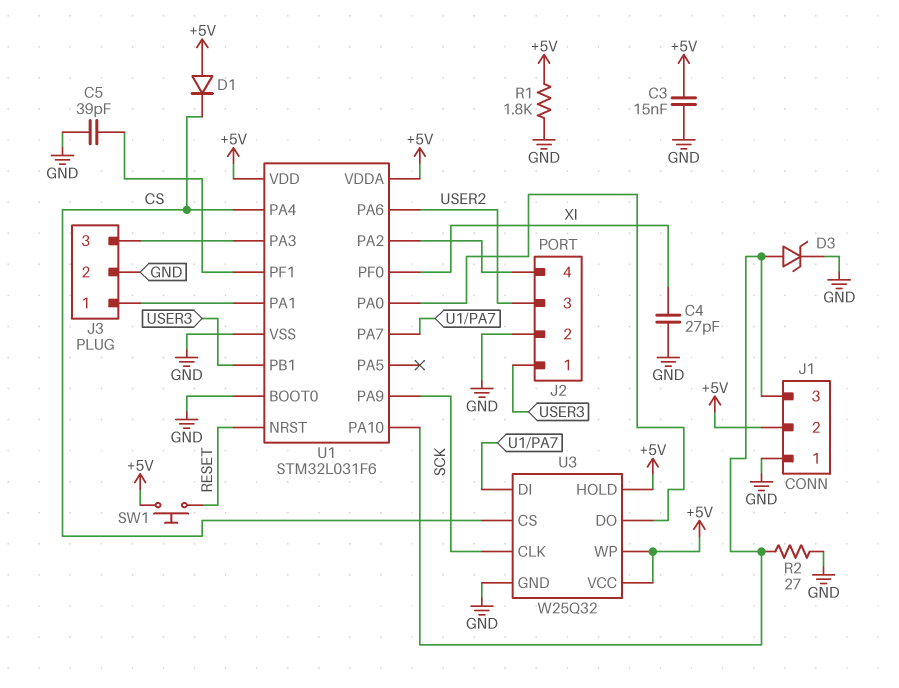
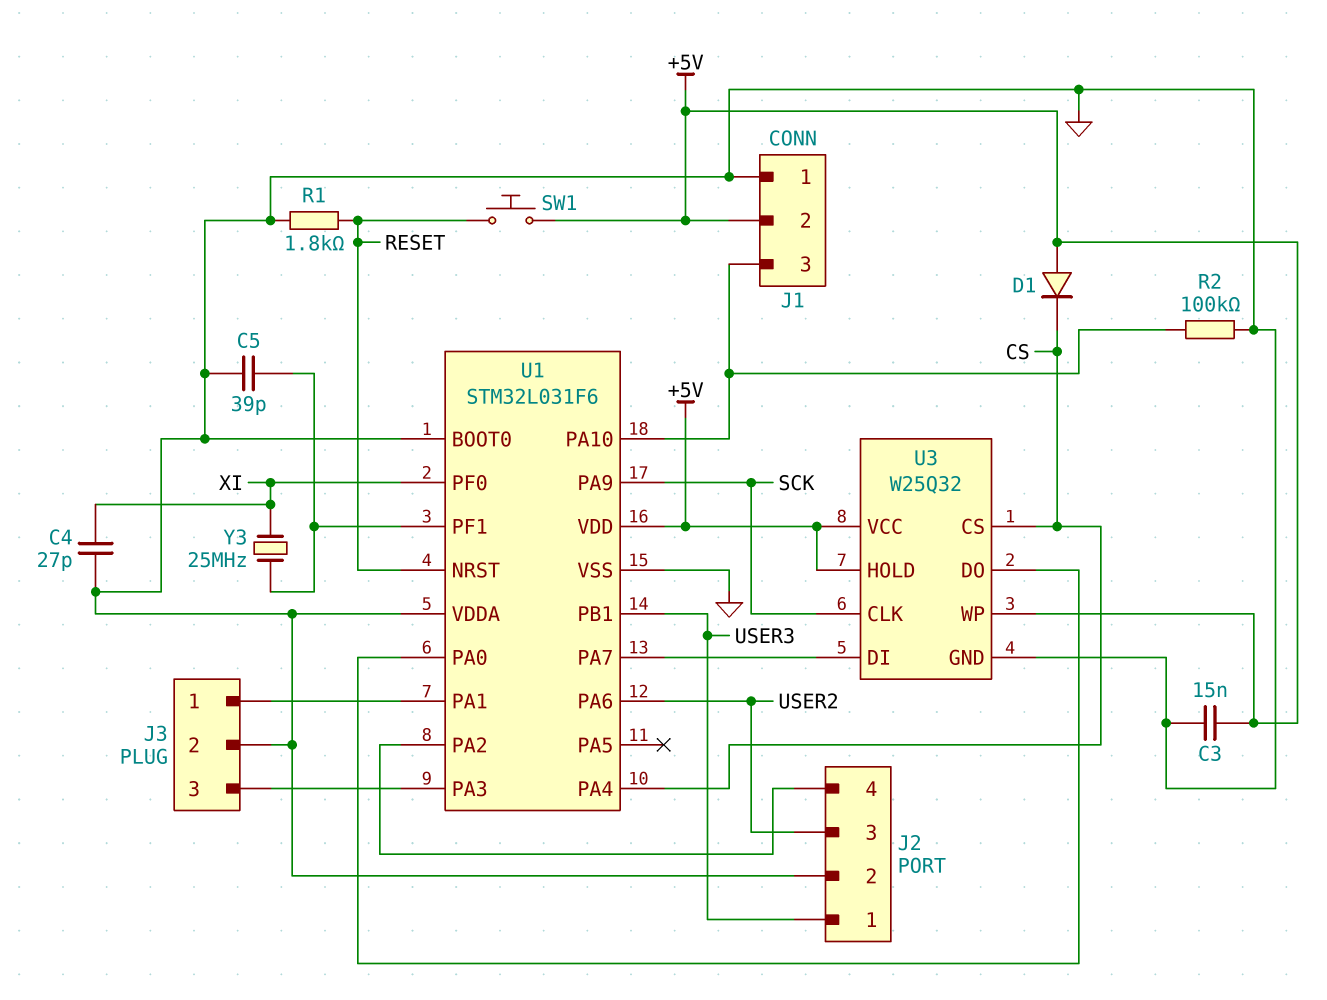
D3: zener (A J1/3, K GND) -> none
R1: 1.8k (+5V, GND) -> 1.8k (GND, RESET)
R2: 27 (GND, J1/3) -> 100k (GND, J1/3)
U1 pin VDDA: +5V -> GND
Y3: none -> 25MHz (U1/PF1, XI)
-.-.-
→ **Task description**
Reproduce, with both ends included, the lines from the one holding "R2: 27 (GND, J1/3) -> 100k (GND, J1/3)" to the end of the records above.

→ **Worked solution**
R2: 27 (GND, J1/3) -> 100k (GND, J1/3)
U1 pin VDDA: +5V -> GND
Y3: none -> 25MHz (U1/PF1, XI)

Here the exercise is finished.